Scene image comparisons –
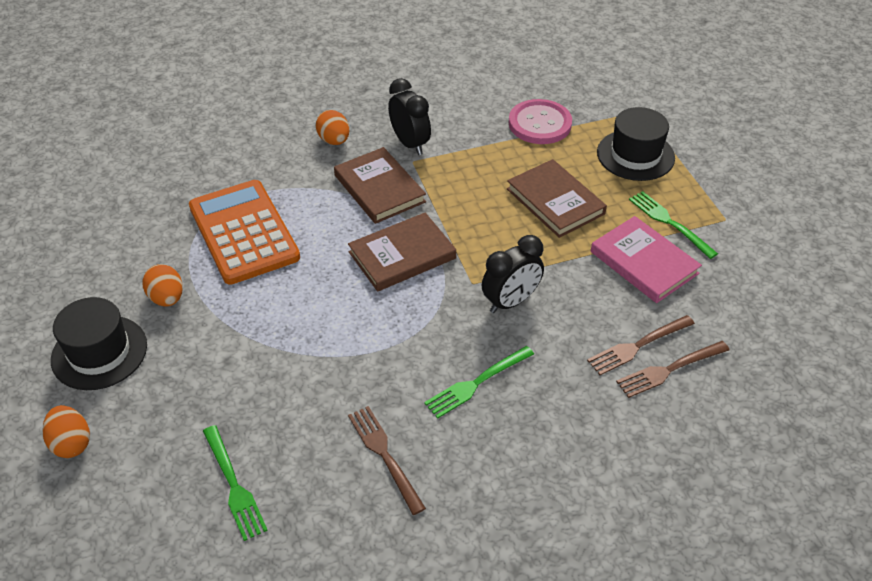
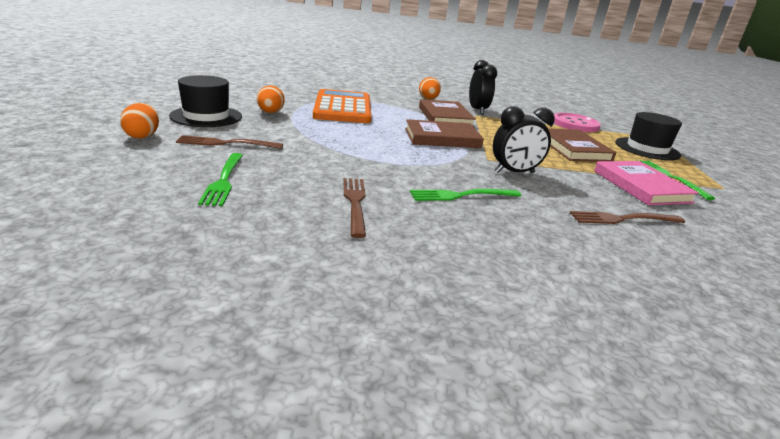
camera: 20 degrees right, 20 degrees down
(669, 369) = (652, 238): brown fork -> brown fork (226, 143)

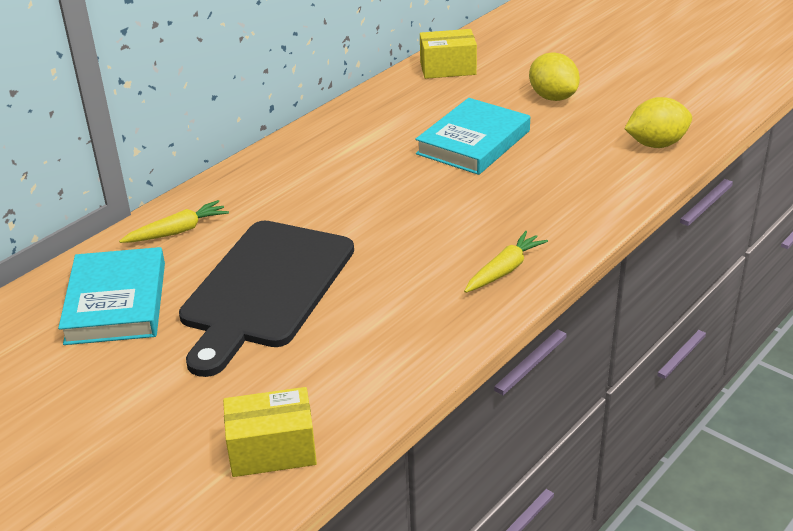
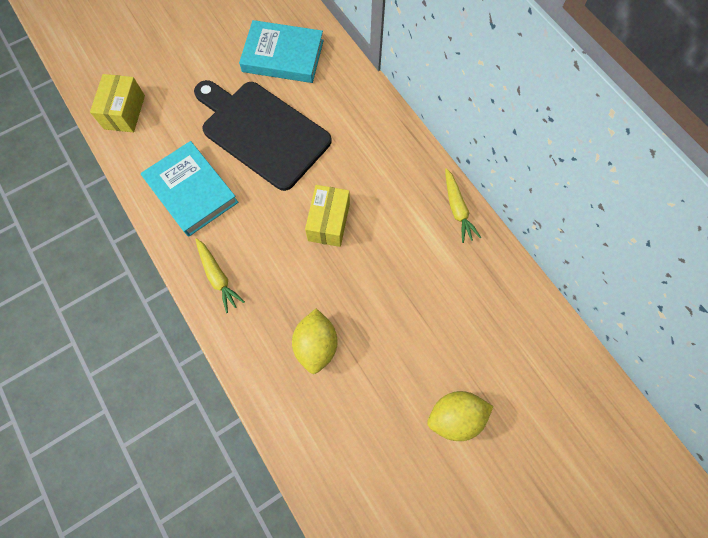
camera: 105 degrees right, 35 degrees up
(177, 231) = (346, 94): yellow carrot -> yellow carrot (457, 209)
(448, 68) = (540, 339): yellow box -> yellow box (329, 222)
(473, 142) = (396, 315): turquoise book -> turquoise book (191, 191)
(656, 144) = (339, 474): yellow lemon -> yellow lemon (316, 345)

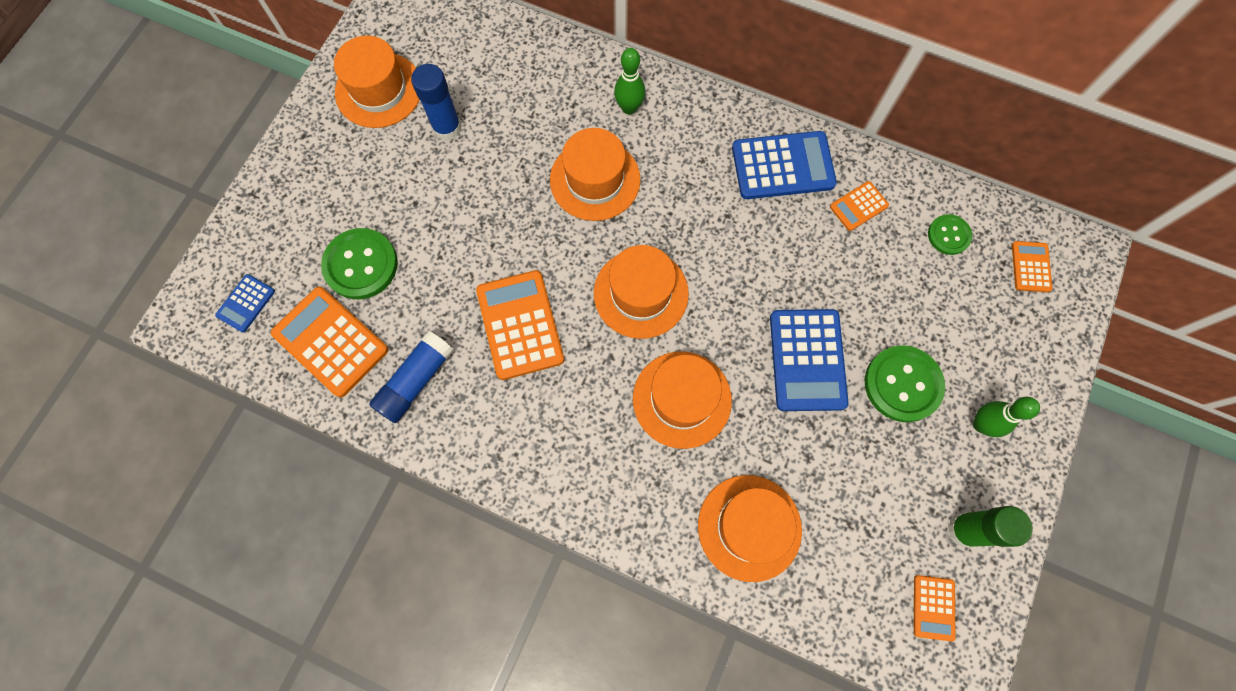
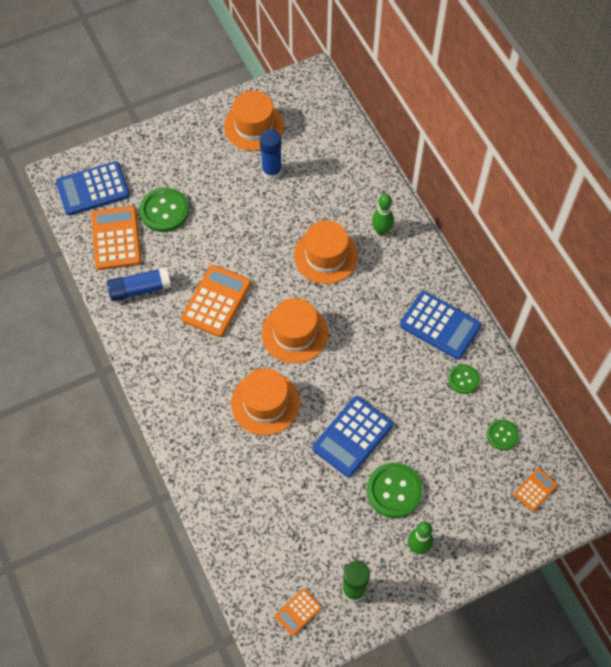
camera: 40 degrees right, 10 degrees down
(246, 303) = (93, 189): blue calculator -> blue calculator, size x1.92
(749, 527) = (239, 493): orange hat -> none
(858, 206) = (463, 379): orange calculator -> green button

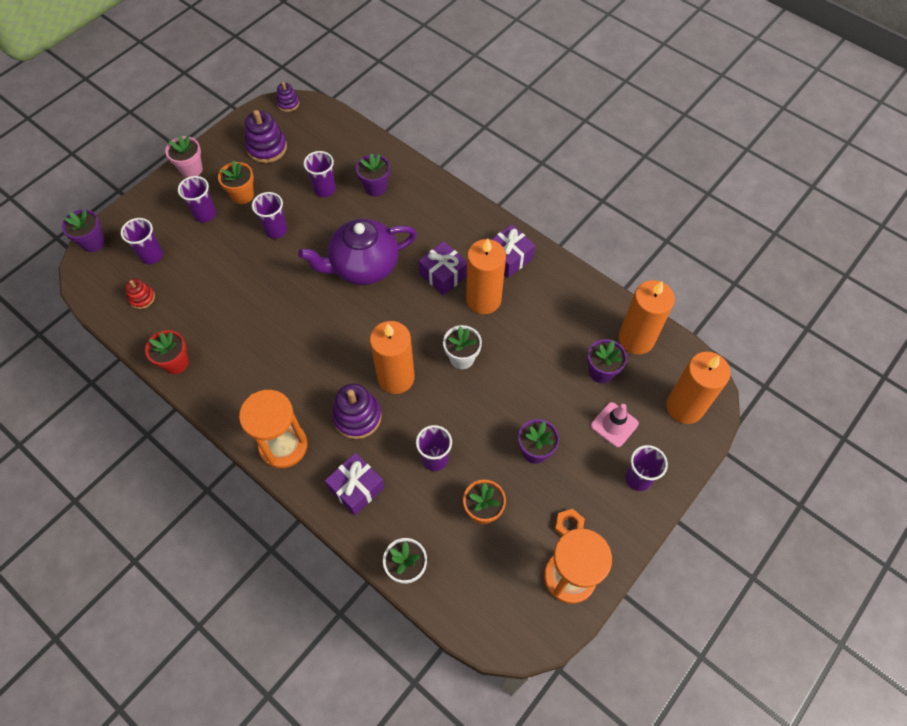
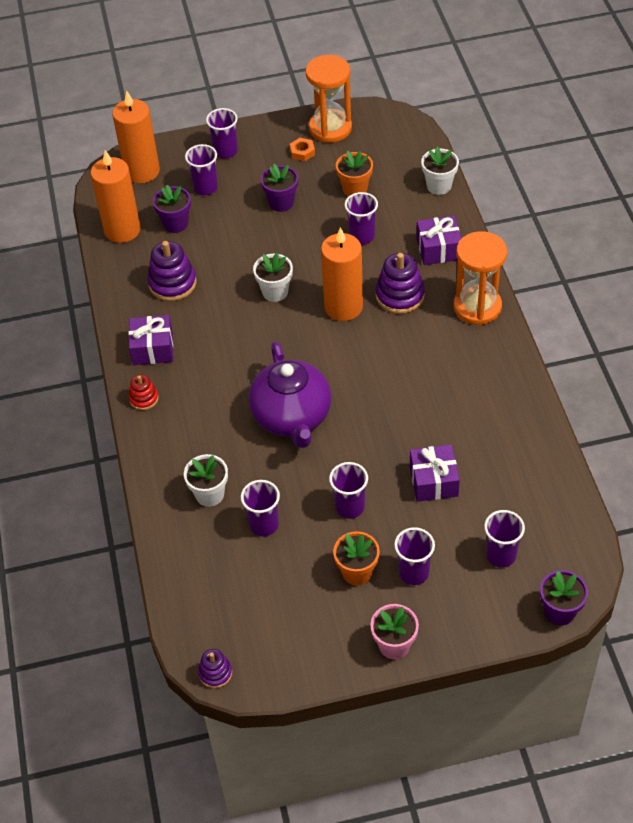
camera: 140 degrees left, 10 degrees down
(142, 298) = (535, 511): red stacking toy -> red stacking toy (144, 398)
(176, 363) = (534, 425): red flower pot -> none
(267, 148) = (287, 621): purple stacking toy -> purple stacking toy (172, 283)
(363, 266) = (292, 417): purple teapot -> purple teapot turned 60 degrees clockwise
(375, 187) = (209, 494): purple flower pot -> white flower pot
(443, 275) = (225, 367): purple gift -> purple gift (433, 481)
(483, 299) = (211, 326): orange candle -> none
(614, 424) = (205, 188): pink traffic cone -> purple cup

Action item –
Every line from the one bearing "(749, 527) = (239, 493): orange hat -> none" through the end of the data above must be output exactly, and no picture may appear.

Written reply –
(749, 527) = (239, 493): orange hat -> none
(858, 206) = (463, 379): orange calculator -> green button

camera: 140 degrees left, 10 degrees down
(142, 298) = (535, 511): red stacking toy -> red stacking toy (144, 398)
(176, 363) = (534, 425): red flower pot -> none
(267, 148) = (287, 621): purple stacking toy -> purple stacking toy (172, 283)
(363, 266) = (292, 417): purple teapot -> purple teapot turned 60 degrees clockwise
(375, 187) = (209, 494): purple flower pot -> white flower pot
(443, 275) = (225, 367): purple gift -> purple gift (433, 481)
(483, 299) = (211, 326): orange candle -> none
(614, 424) = (205, 188): pink traffic cone -> purple cup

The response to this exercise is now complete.